___ Given entries ___
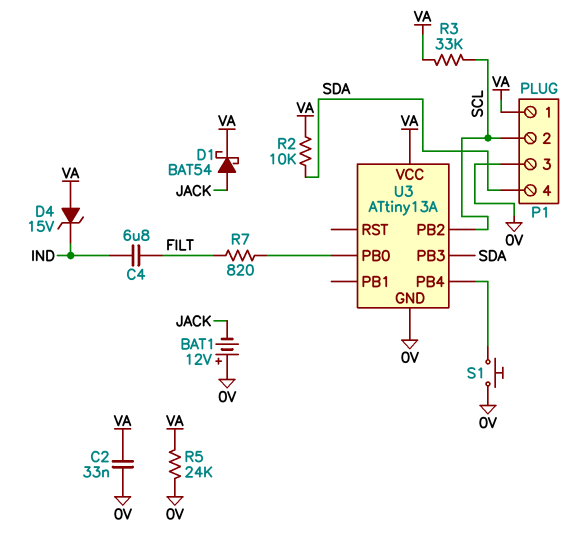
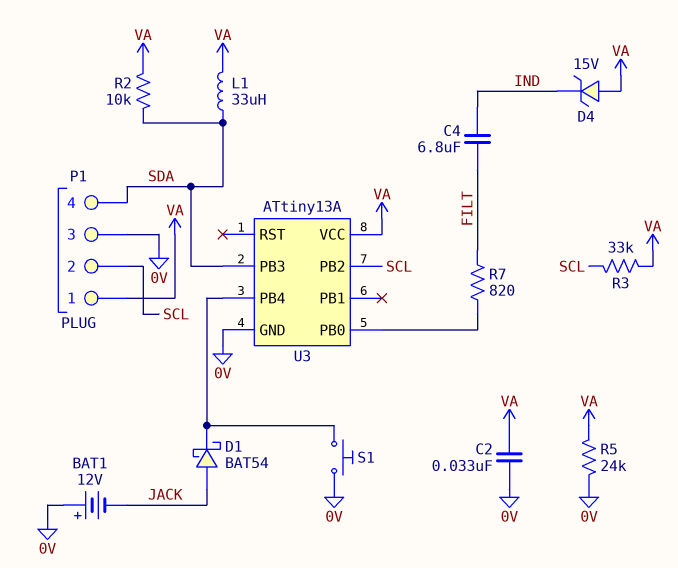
D1: schottky BAT54 (A JACK, K VA) -> schottky BAT54 (A JACK, K U3/PB4)
L1: none -> 33uH (SDA, VA)

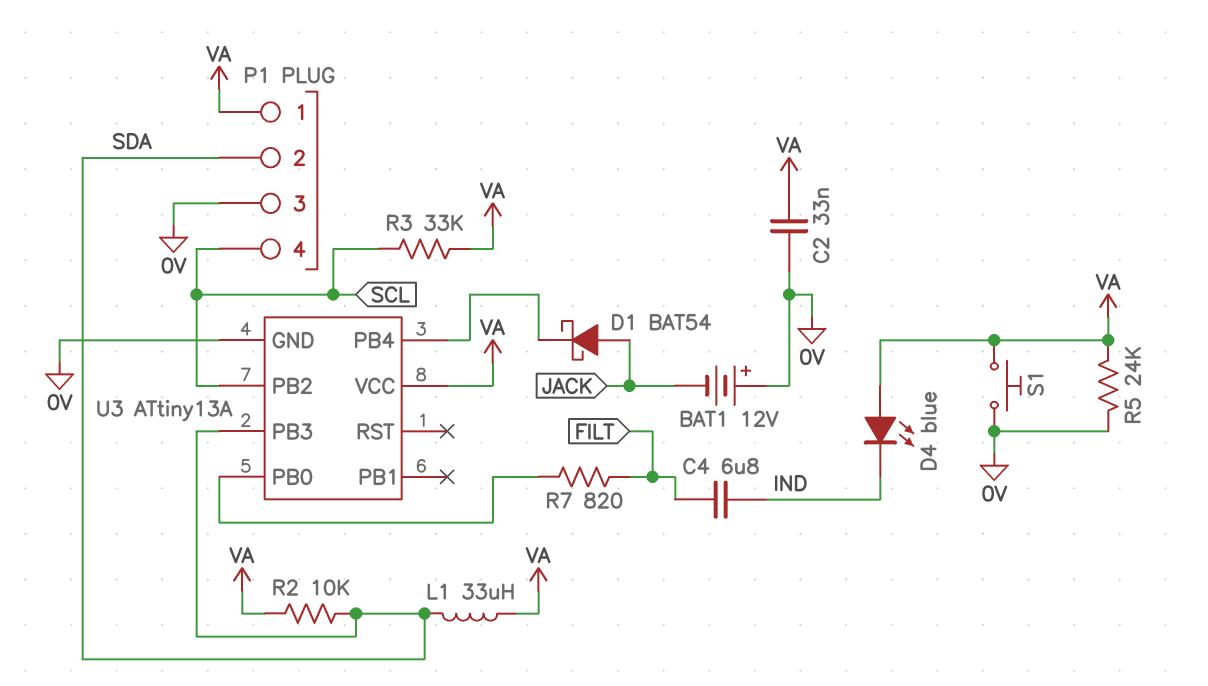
D4: zener 15V (A VA, K IND) -> LED blue (A VA, K IND)
P1 pin 2: SCL -> SDA
P1 pin 4: SDA -> SCL
S1: button (0V, U3/PB4) -> button (0V, VA)

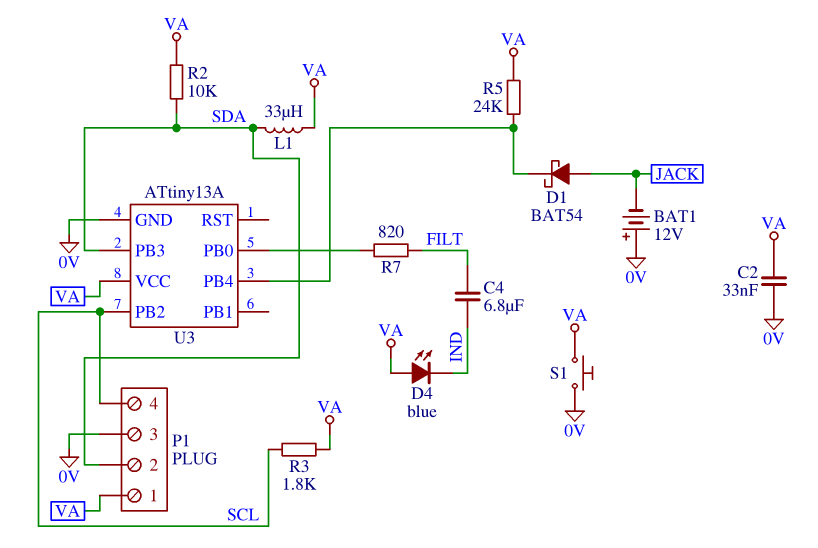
R3: 33k (SCL, VA) -> 1.8k (SCL, VA)
R5: 24k (0V, VA) -> 24k (U3/PB4, VA)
___
Every line from the one containing "S1: button (0V, U3/PB4) -> button (0V, VA)" through the last line of the data, both included, is to be repeated exactly; the pictures are to be left out.

S1: button (0V, U3/PB4) -> button (0V, VA)

R3: 33k (SCL, VA) -> 1.8k (SCL, VA)
R5: 24k (0V, VA) -> 24k (U3/PB4, VA)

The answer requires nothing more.